* RECORDS SHOWN
◇ ◇ ◇

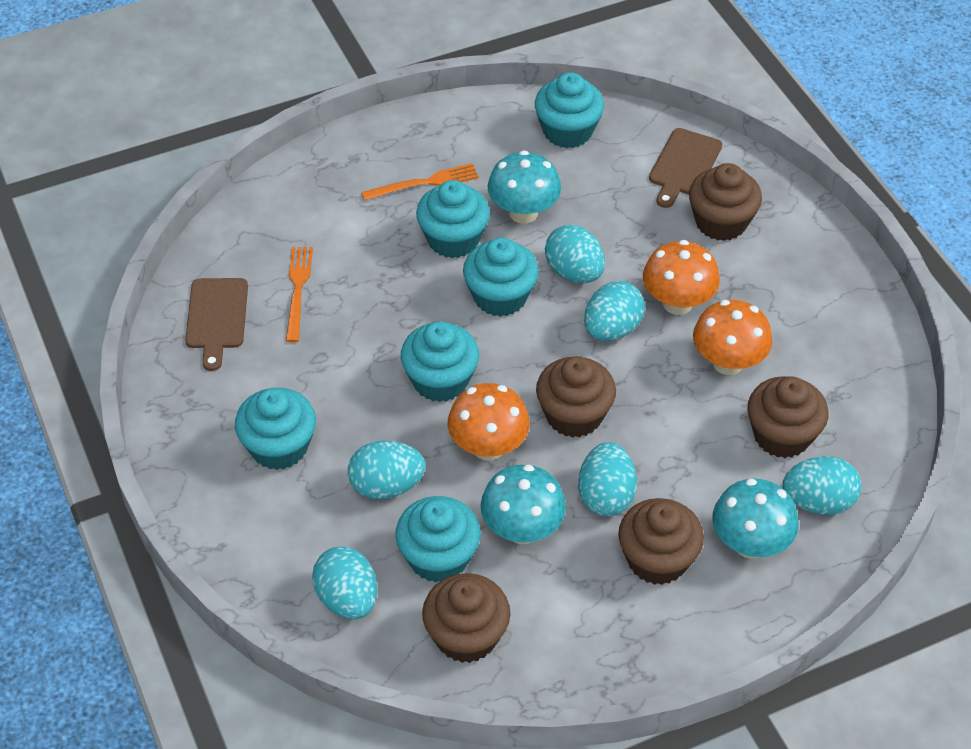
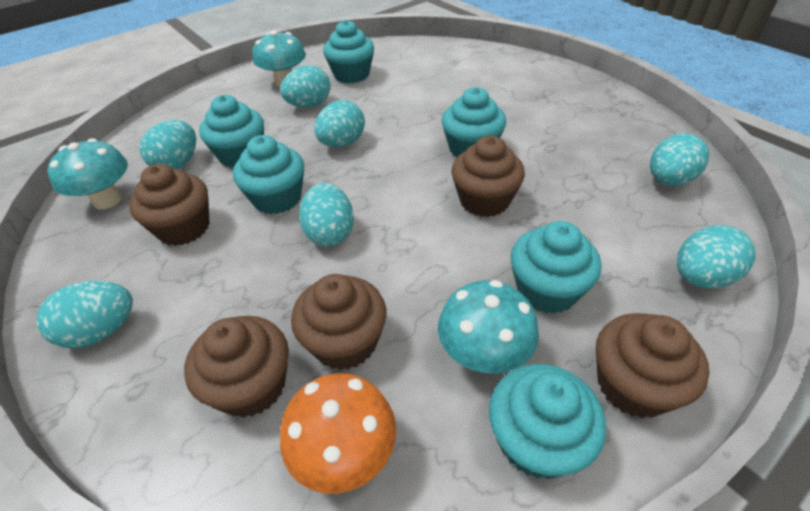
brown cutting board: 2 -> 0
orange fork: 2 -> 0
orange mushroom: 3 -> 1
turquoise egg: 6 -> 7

◇ ◇ ◇

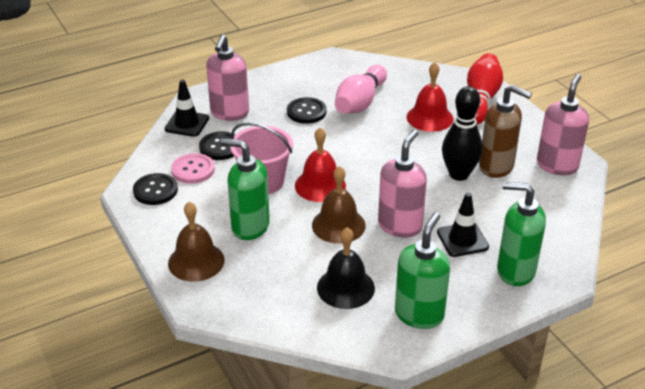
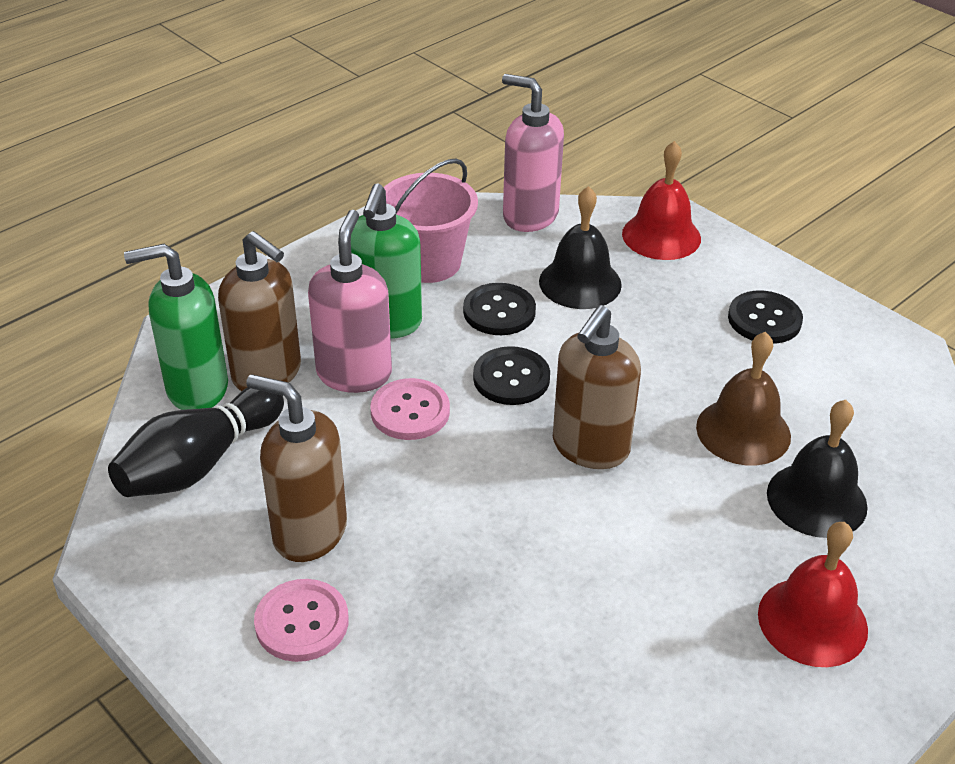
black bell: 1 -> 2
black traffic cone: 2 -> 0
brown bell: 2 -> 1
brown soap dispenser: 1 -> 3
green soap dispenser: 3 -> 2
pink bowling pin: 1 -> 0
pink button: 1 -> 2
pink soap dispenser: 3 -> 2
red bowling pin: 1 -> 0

◇ ◇ ◇

* PROBLEM TO SOLVE
Look through the entries above and quote exactly the lines from the line with "black bell: 1 -> 2" to the line with "red bowling pin: 1 -> 0", counting both of those lines.

* WRITTEN SOLUTION
black bell: 1 -> 2
black traffic cone: 2 -> 0
brown bell: 2 -> 1
brown soap dispenser: 1 -> 3
green soap dispenser: 3 -> 2
pink bowling pin: 1 -> 0
pink button: 1 -> 2
pink soap dispenser: 3 -> 2
red bowling pin: 1 -> 0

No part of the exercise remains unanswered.